BEGIN Data section

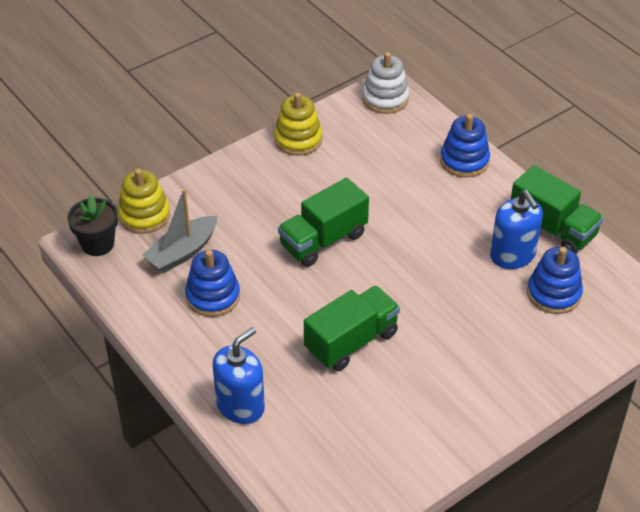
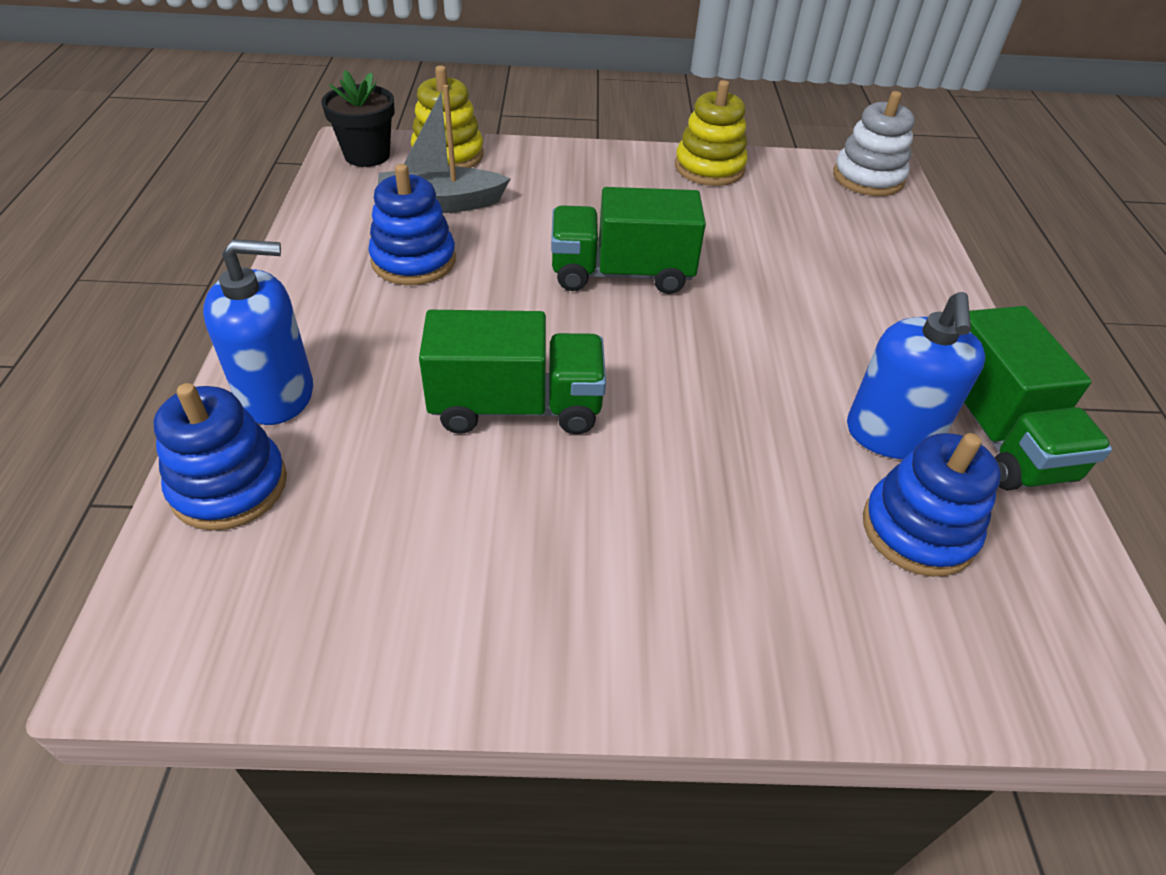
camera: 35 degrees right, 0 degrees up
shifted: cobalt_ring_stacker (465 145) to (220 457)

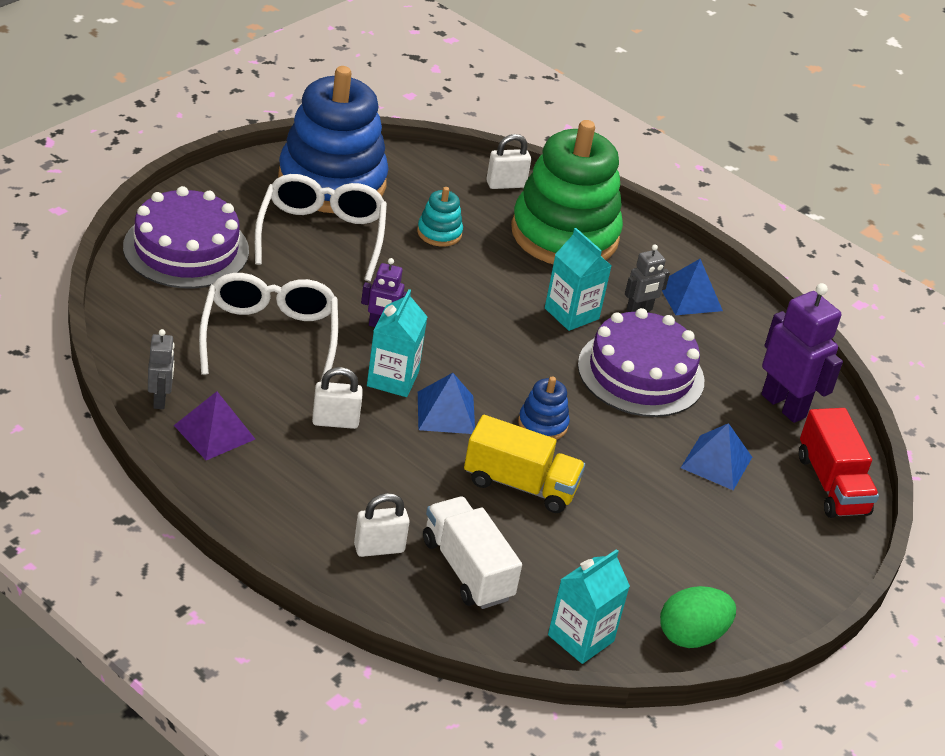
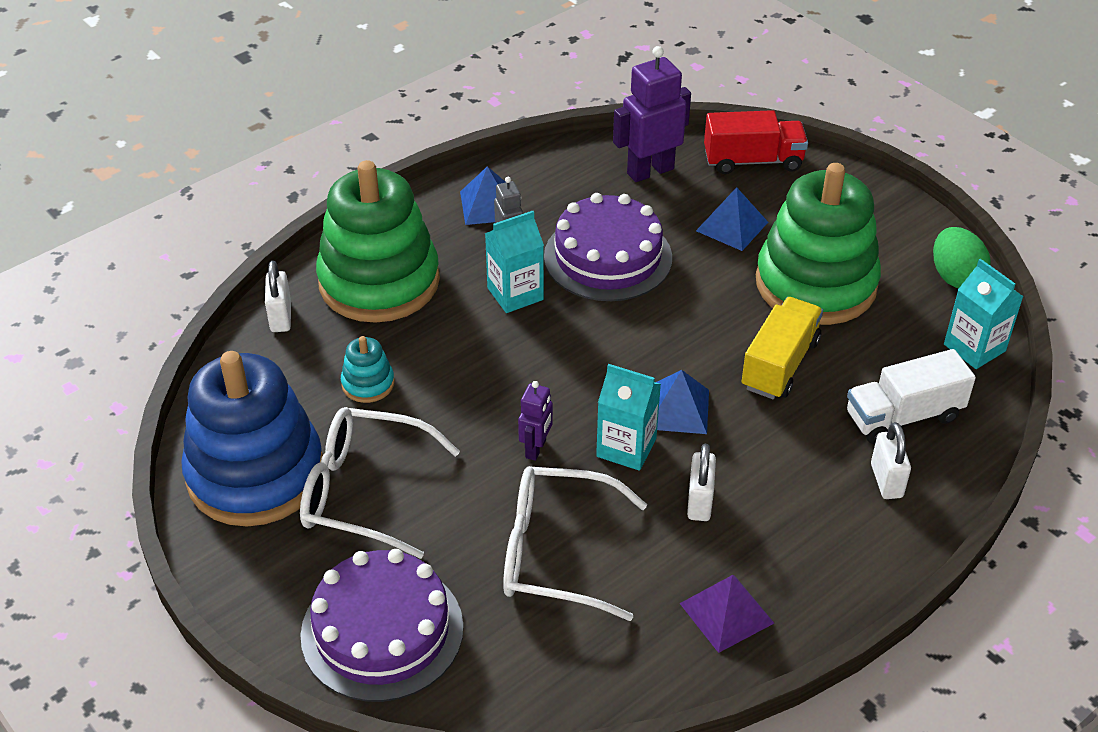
camera: 75 degrees left, 5 degrees up
gone: gray_robot (161 369); cobalt_ring_stacker (544 408)
new: emerald_ring_stacker (818 244)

END Data section

• Task brief
What you output must match the data exactly, apart from the pictures, which are left out.

• Finished task
camera: 35 degrees right, 0 degrees up
shifted: cobalt_ring_stacker (465 145) to (220 457)

camera: 75 degrees left, 5 degrees up
gone: gray_robot (161 369); cobalt_ring_stacker (544 408)
new: emerald_ring_stacker (818 244)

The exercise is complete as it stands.